TASK PROMPT: If a line includes the word "black", it belongs in the count; state the total for the data below and add nothing.

SOURCE MATERIAL:
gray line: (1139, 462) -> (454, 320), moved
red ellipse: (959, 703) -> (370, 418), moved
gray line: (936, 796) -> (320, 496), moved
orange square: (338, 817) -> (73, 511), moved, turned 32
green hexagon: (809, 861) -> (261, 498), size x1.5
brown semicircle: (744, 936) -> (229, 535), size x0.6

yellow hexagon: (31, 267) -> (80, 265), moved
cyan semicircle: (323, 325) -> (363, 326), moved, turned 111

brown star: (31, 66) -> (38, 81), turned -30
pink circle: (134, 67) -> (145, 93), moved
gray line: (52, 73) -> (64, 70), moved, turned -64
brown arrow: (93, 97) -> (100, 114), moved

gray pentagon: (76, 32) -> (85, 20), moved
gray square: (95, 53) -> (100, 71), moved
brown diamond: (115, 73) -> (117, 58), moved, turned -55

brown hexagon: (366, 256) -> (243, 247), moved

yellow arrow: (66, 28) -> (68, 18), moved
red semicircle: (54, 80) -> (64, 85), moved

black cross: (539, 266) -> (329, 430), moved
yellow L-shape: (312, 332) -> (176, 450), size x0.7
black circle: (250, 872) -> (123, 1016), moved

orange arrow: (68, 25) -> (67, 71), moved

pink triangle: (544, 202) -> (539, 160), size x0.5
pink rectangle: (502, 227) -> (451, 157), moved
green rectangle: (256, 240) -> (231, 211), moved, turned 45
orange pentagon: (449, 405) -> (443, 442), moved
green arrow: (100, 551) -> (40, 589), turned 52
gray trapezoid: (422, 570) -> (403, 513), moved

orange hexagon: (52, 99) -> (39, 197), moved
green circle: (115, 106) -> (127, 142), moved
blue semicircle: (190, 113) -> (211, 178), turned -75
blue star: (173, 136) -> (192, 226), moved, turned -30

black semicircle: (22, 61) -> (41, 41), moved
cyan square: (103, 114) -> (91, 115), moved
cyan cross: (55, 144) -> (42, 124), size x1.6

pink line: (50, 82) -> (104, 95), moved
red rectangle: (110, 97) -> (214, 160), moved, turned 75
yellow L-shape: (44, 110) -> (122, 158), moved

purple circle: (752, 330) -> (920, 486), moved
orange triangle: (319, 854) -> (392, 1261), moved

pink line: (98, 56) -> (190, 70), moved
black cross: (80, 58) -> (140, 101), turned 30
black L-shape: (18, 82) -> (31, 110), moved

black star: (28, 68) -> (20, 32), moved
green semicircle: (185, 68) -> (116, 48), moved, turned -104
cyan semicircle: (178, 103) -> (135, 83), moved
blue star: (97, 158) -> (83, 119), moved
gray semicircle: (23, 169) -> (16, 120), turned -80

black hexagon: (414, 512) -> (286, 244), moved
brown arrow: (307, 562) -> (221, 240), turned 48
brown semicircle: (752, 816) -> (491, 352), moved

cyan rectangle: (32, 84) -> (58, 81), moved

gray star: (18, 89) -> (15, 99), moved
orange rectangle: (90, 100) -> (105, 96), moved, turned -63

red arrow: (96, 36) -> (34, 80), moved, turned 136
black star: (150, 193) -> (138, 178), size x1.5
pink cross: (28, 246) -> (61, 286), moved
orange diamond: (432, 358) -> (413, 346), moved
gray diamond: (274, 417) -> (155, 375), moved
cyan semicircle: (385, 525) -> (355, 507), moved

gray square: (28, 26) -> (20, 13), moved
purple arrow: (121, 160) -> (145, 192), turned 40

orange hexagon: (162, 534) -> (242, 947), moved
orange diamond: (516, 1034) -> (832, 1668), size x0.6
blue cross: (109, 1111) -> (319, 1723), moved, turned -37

WRITTEN ANSWER: 8